**What you should do:** Search the records below for the string "grey" and copy each line where it turns up.

**Records for the exercise:**
§
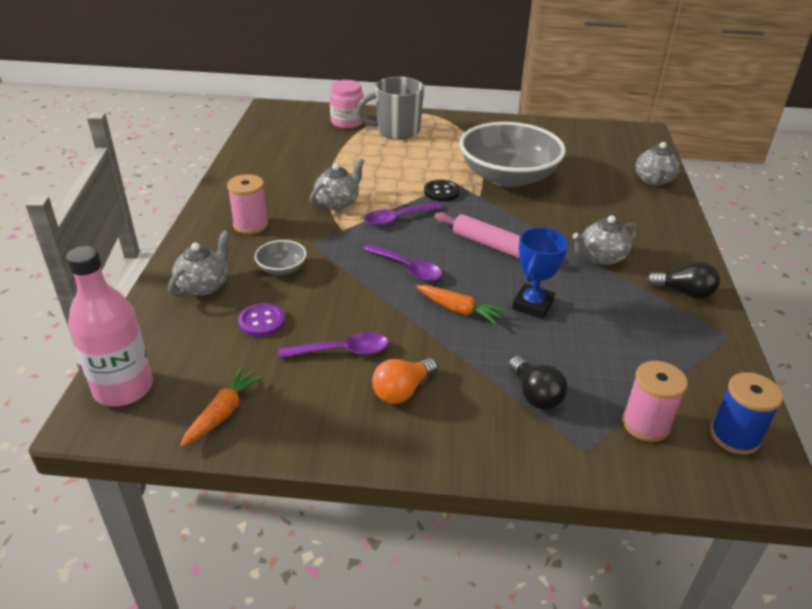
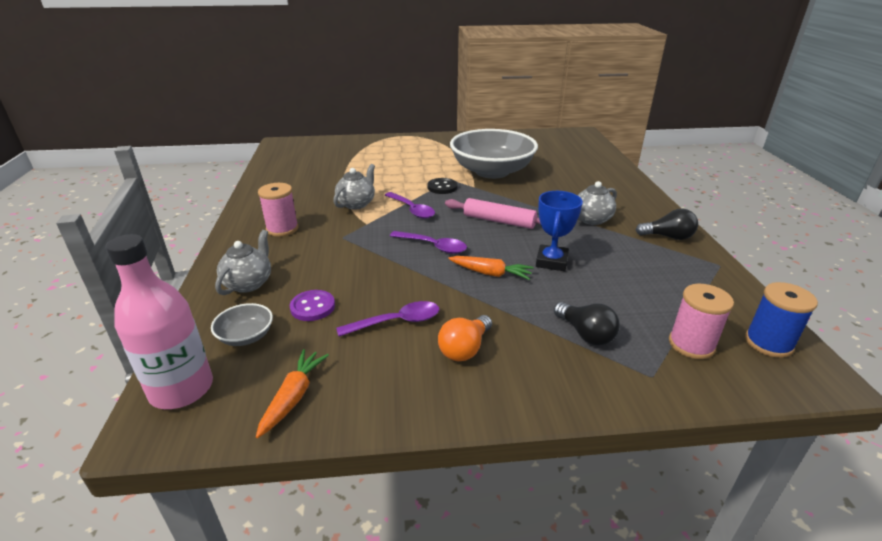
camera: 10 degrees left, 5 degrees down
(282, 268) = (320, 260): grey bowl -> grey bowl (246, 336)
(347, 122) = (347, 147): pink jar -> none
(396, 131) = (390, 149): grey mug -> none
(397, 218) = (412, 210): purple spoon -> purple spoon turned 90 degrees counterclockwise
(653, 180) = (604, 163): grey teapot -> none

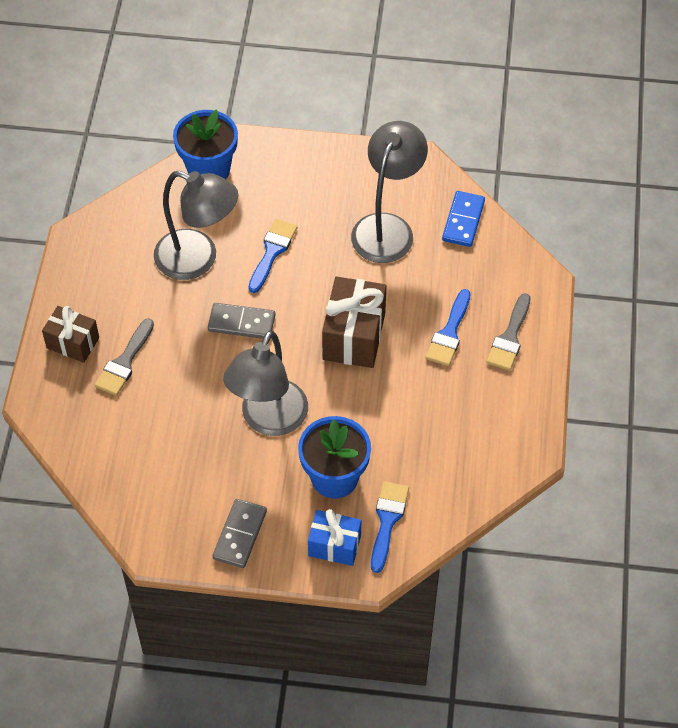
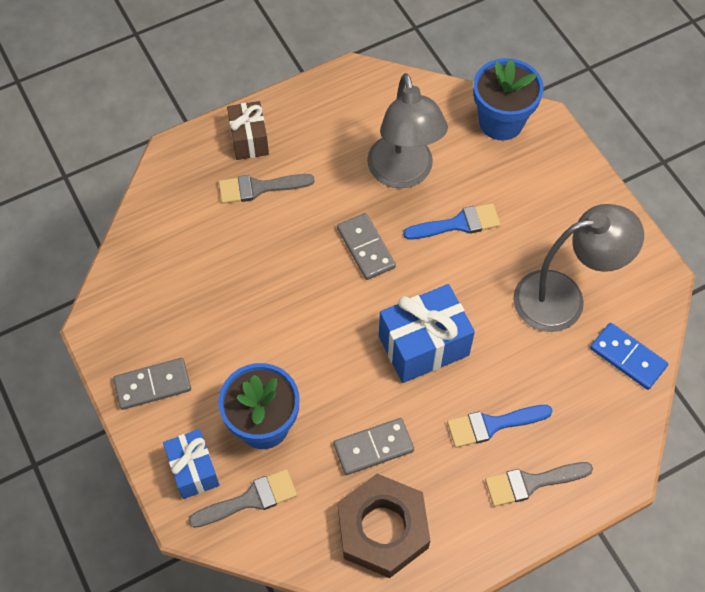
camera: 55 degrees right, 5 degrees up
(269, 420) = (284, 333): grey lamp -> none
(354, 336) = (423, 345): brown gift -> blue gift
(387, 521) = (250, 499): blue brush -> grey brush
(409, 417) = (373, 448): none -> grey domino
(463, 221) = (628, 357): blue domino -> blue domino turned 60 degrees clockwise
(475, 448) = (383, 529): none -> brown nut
§
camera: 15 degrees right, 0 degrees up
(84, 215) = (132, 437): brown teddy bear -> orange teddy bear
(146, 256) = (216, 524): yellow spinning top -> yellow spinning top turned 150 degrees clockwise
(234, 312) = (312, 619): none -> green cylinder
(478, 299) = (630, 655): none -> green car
§
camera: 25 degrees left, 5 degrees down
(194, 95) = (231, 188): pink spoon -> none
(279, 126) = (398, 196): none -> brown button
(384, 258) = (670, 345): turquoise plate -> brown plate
§
**The answer:**
(282, 268) = (320, 260): grey bowl -> grey bowl (246, 336)
(396, 131) = (390, 149): grey mug -> none
(653, 180) = (604, 163): grey teapot -> none
(269, 420) = (284, 333): grey lamp -> none
(387, 521) = (250, 499): blue brush -> grey brush
(409, 417) = (373, 448): none -> grey domino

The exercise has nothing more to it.